What is being asked: Please repeat, exactly and without pictures, the lines of the entries below that run from the one containing "C7: 6.8nF (GND, N15) -> 1.5nF (GND, N15)" through the one containing "IC6: NOR (in".

Version comparison data:

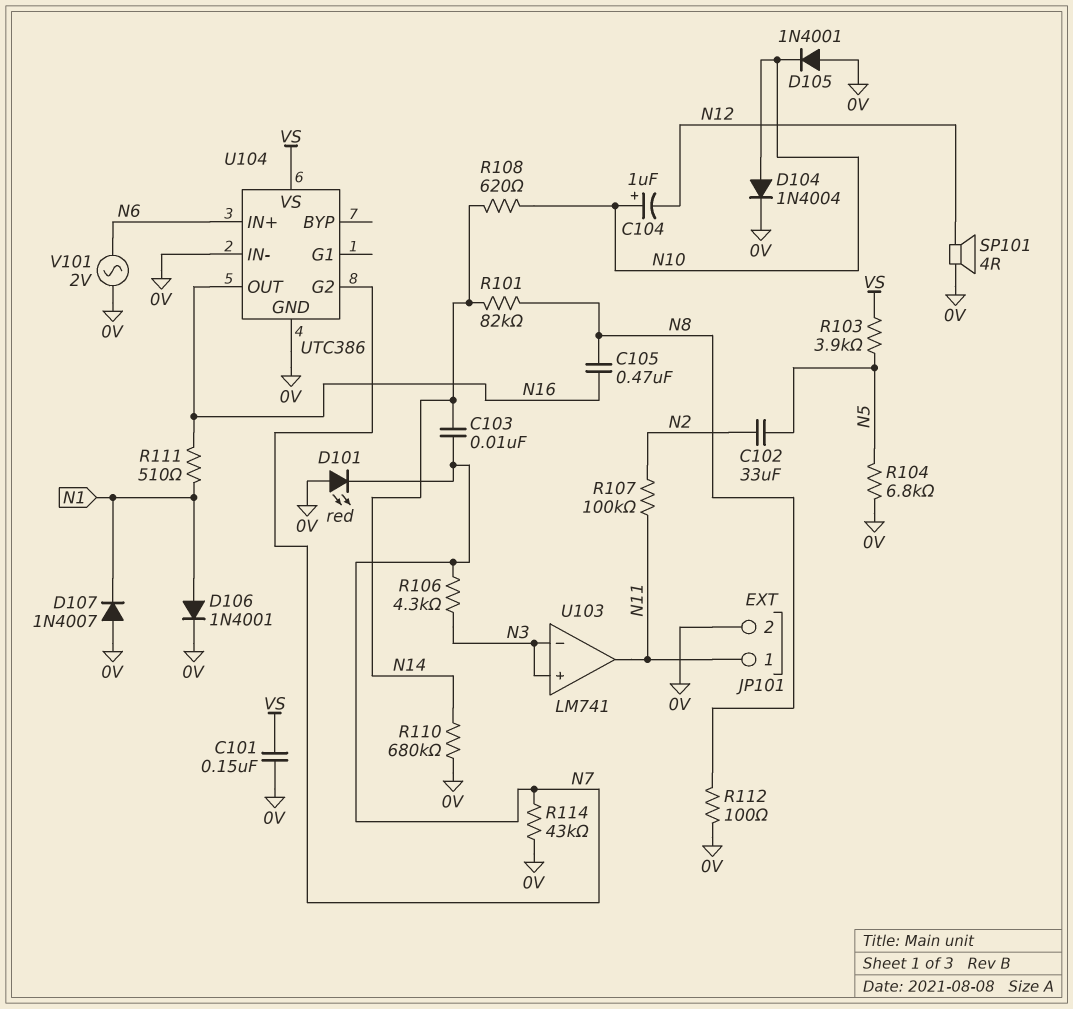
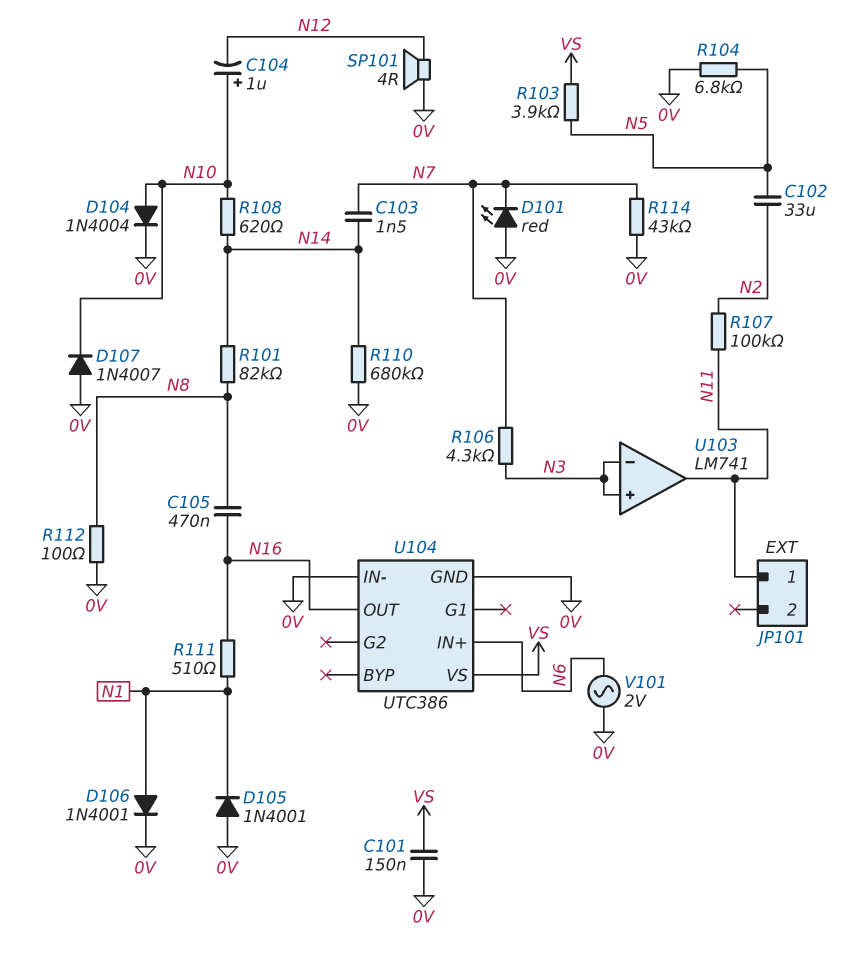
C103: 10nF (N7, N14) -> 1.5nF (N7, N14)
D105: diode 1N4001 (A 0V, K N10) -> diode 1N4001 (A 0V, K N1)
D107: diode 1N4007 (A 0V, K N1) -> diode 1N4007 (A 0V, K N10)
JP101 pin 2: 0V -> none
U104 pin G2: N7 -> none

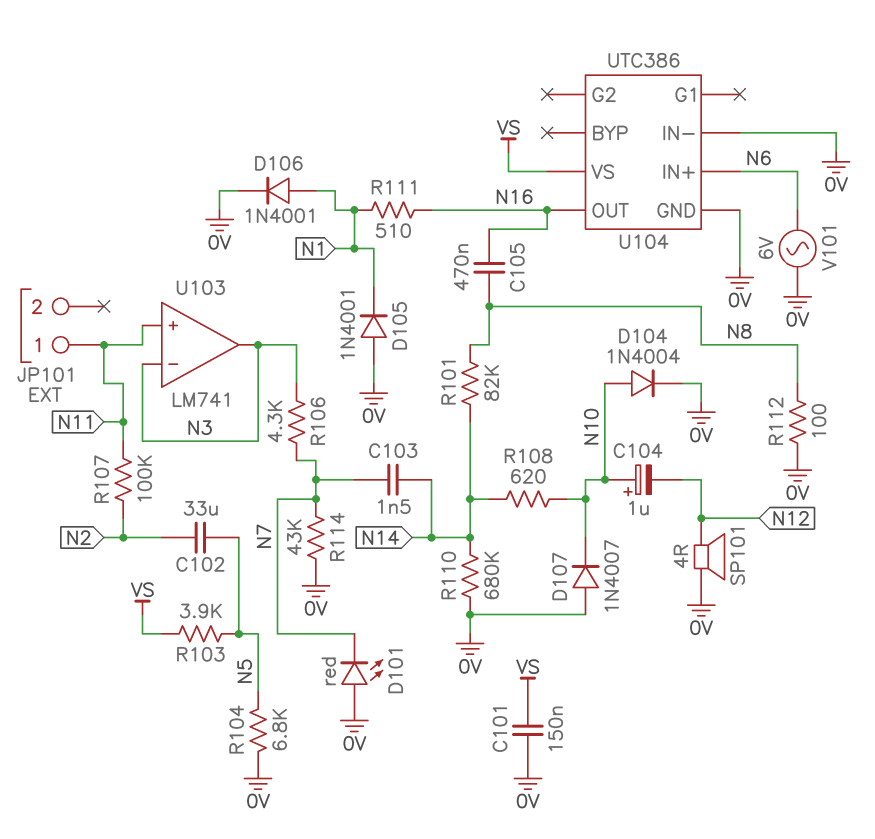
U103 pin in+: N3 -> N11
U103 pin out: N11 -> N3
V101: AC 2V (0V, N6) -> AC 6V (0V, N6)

* * *

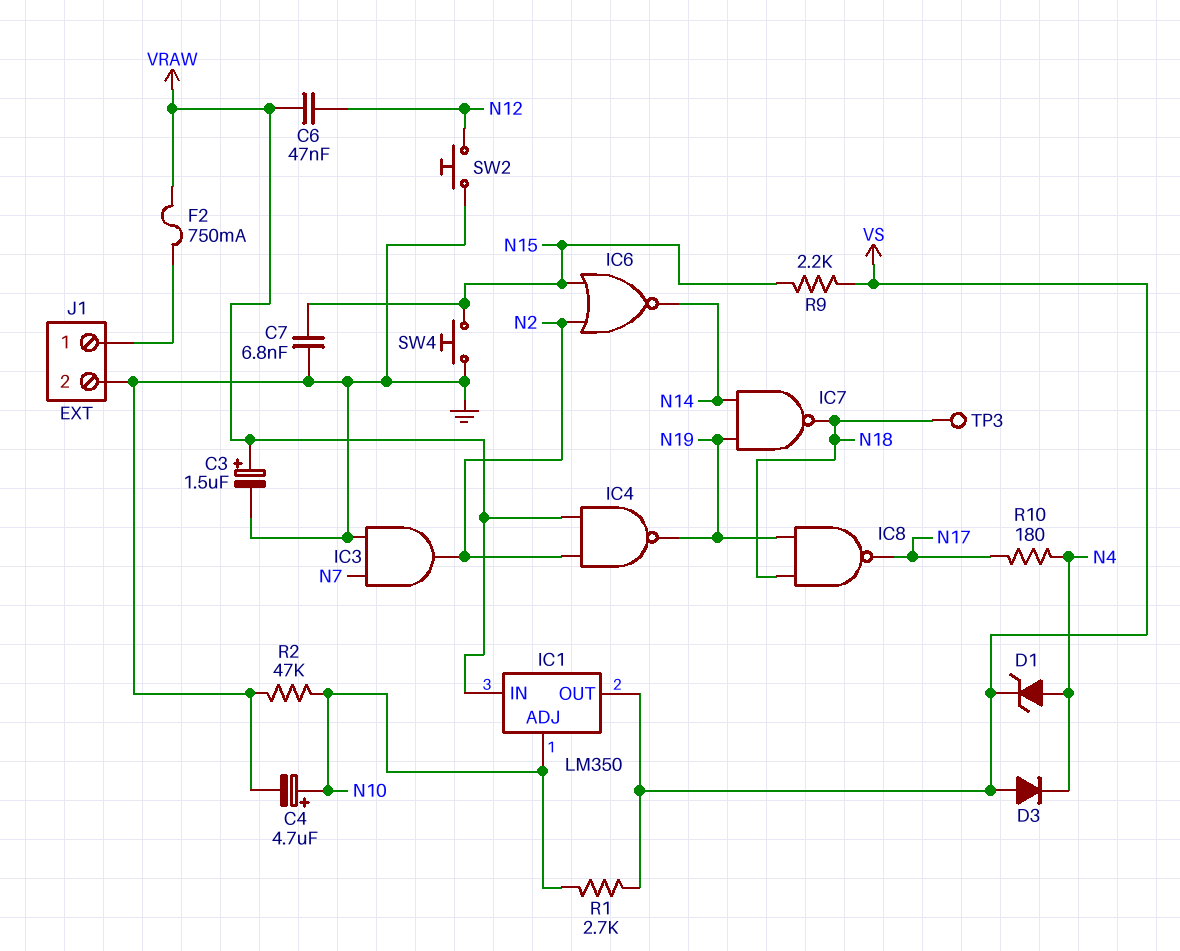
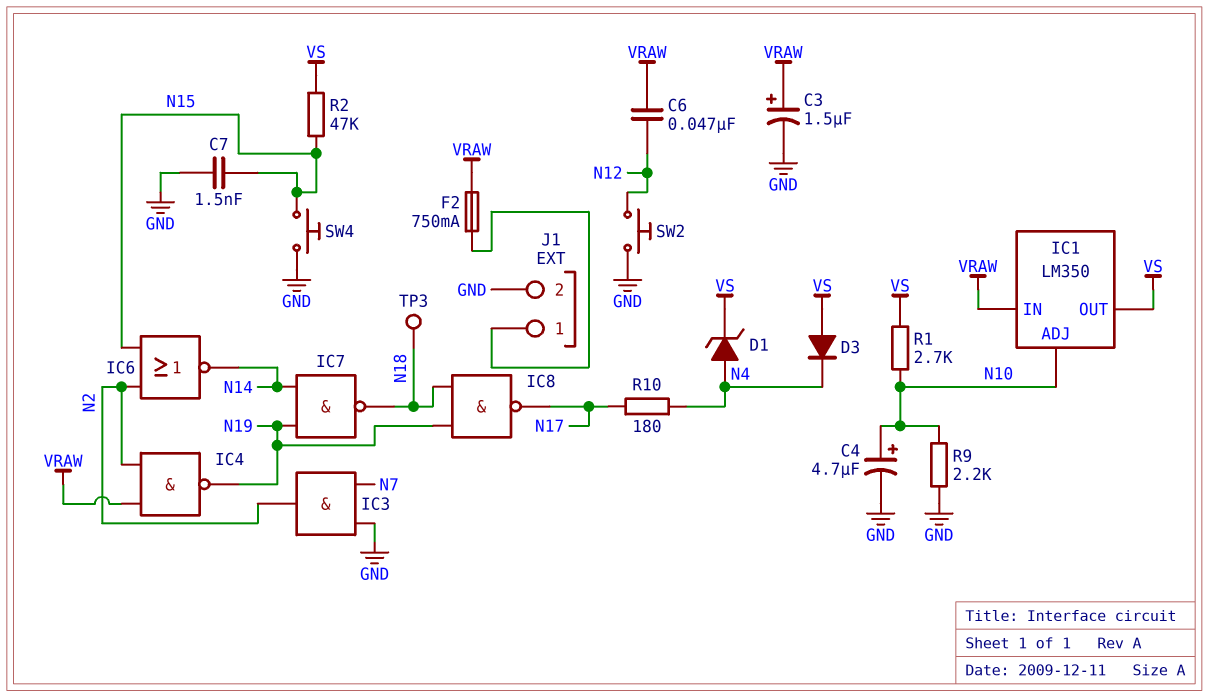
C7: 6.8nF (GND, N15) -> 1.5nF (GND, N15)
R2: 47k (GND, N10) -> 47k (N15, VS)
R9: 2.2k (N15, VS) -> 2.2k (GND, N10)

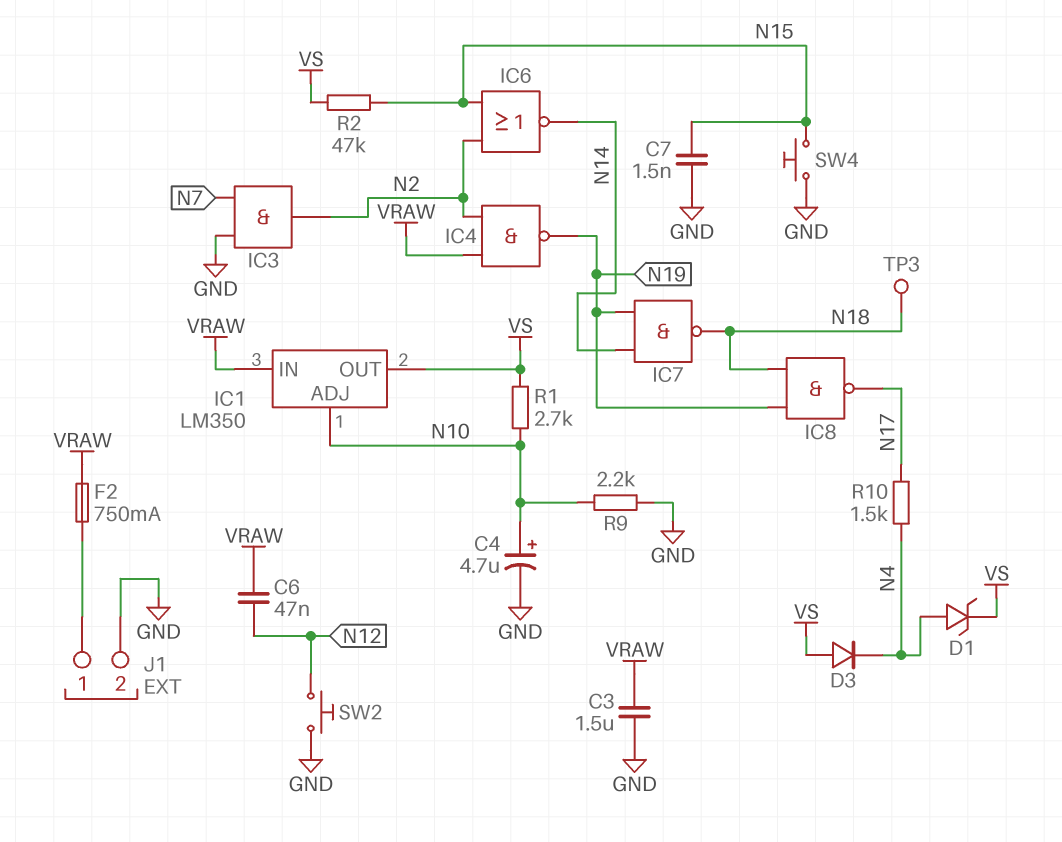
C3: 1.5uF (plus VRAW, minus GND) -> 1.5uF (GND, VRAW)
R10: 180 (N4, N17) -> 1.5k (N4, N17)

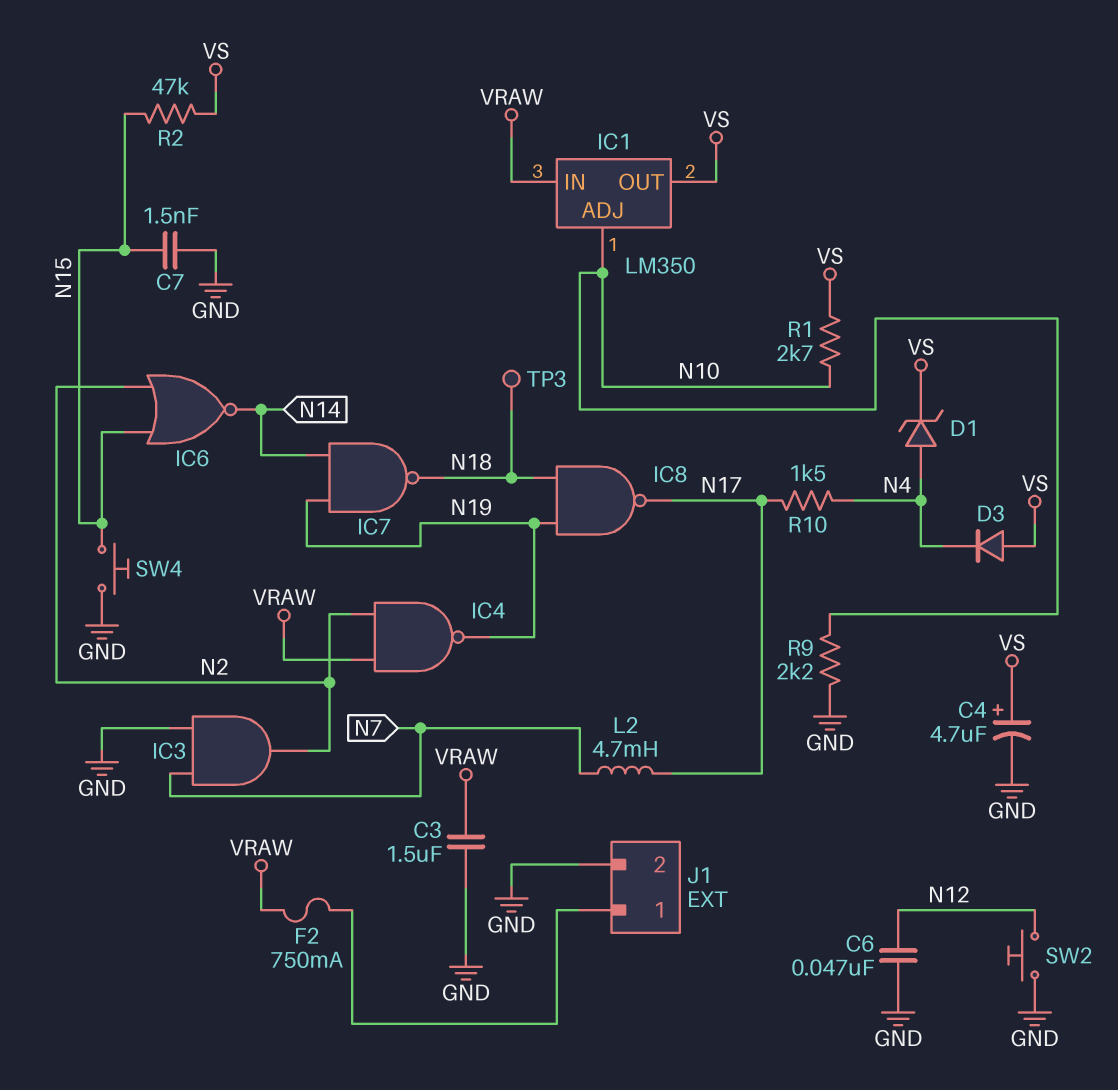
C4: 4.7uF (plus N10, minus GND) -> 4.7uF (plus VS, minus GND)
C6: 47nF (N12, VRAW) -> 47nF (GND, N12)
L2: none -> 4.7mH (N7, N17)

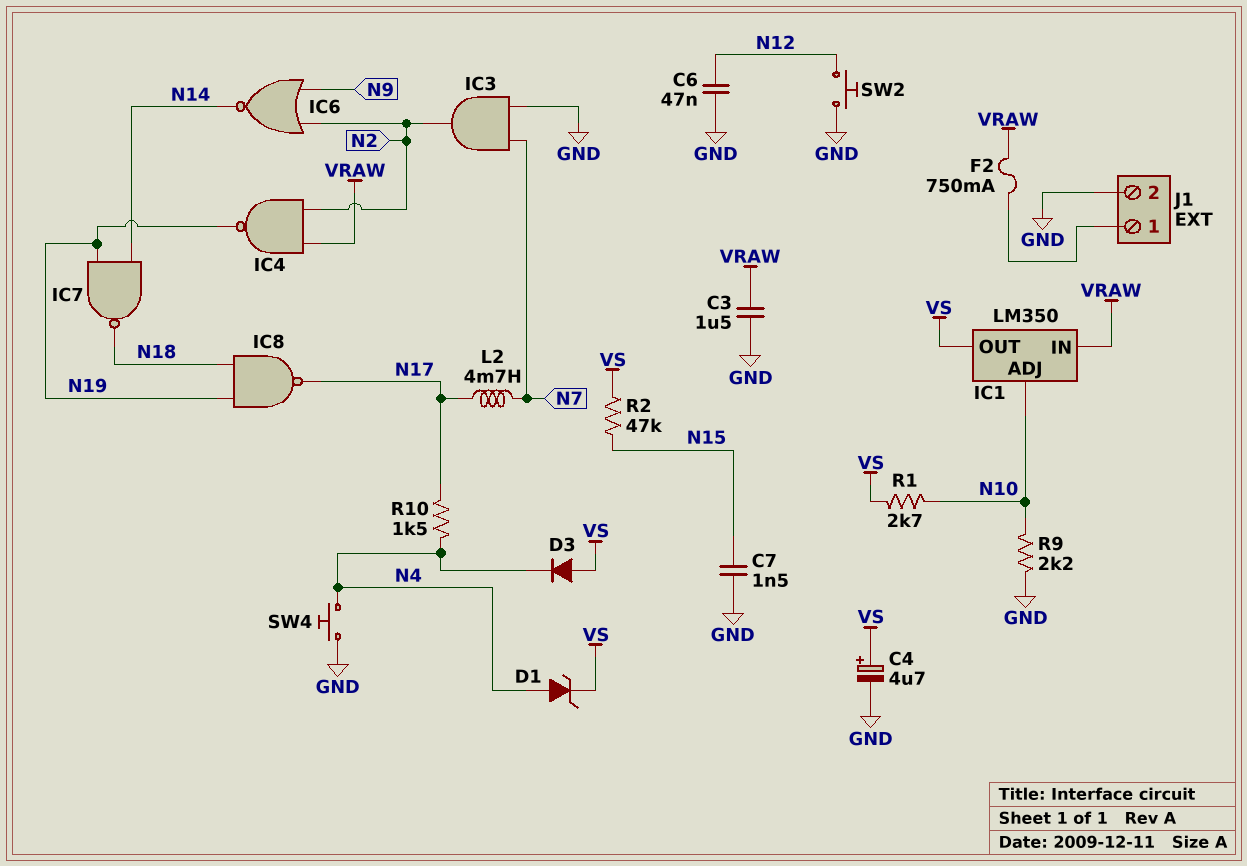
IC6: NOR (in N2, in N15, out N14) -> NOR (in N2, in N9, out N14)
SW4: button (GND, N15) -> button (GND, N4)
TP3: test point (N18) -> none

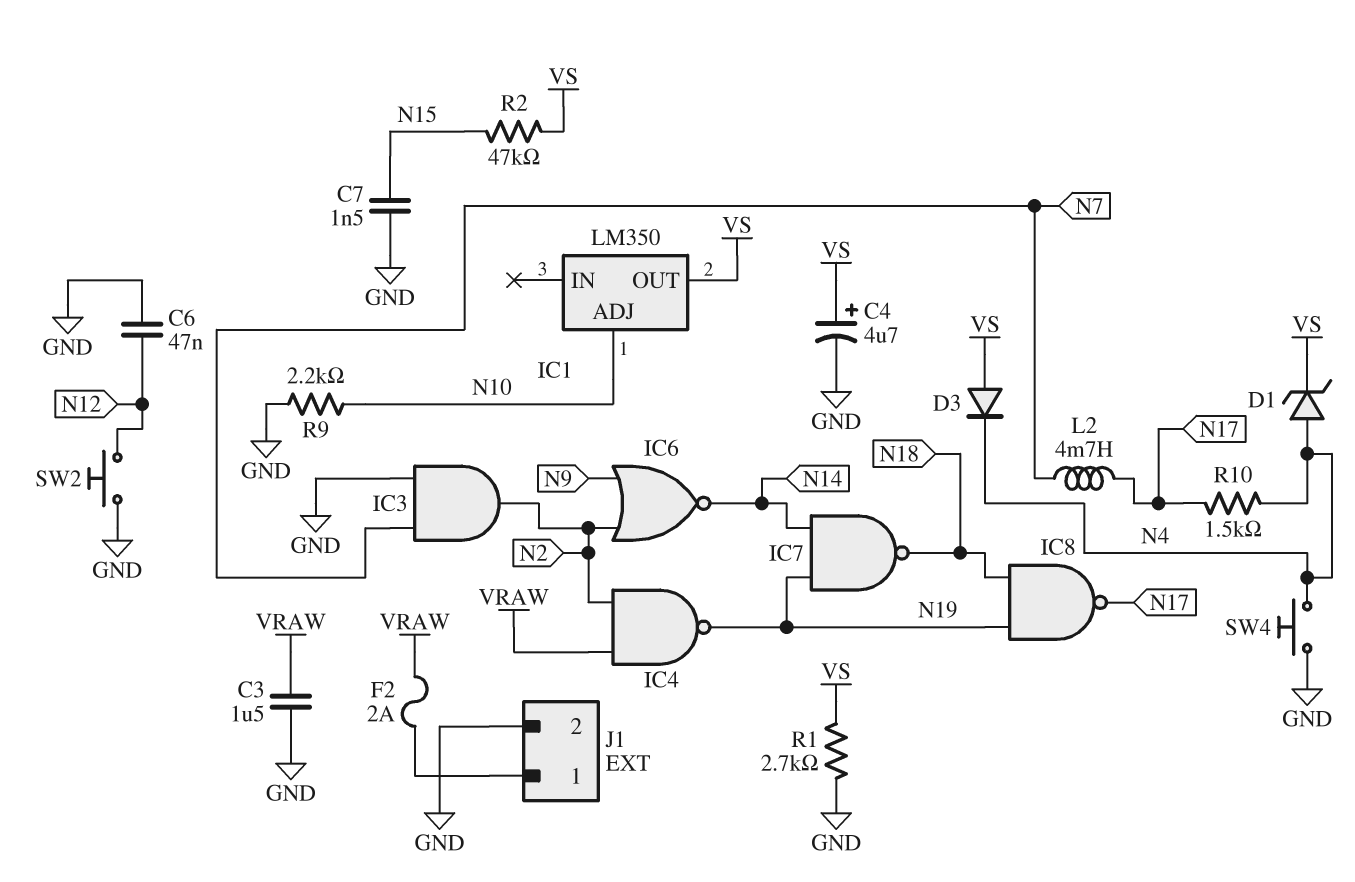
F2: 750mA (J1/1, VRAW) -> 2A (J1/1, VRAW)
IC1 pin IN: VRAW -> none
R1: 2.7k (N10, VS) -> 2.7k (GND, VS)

Written response:
C7: 6.8nF (GND, N15) -> 1.5nF (GND, N15)
R2: 47k (GND, N10) -> 47k (N15, VS)
R9: 2.2k (N15, VS) -> 2.2k (GND, N10)

C3: 1.5uF (plus VRAW, minus GND) -> 1.5uF (GND, VRAW)
R10: 180 (N4, N17) -> 1.5k (N4, N17)

C4: 4.7uF (plus N10, minus GND) -> 4.7uF (plus VS, minus GND)
C6: 47nF (N12, VRAW) -> 47nF (GND, N12)
L2: none -> 4.7mH (N7, N17)

IC6: NOR (in N2, in N15, out N14) -> NOR (in N2, in N9, out N14)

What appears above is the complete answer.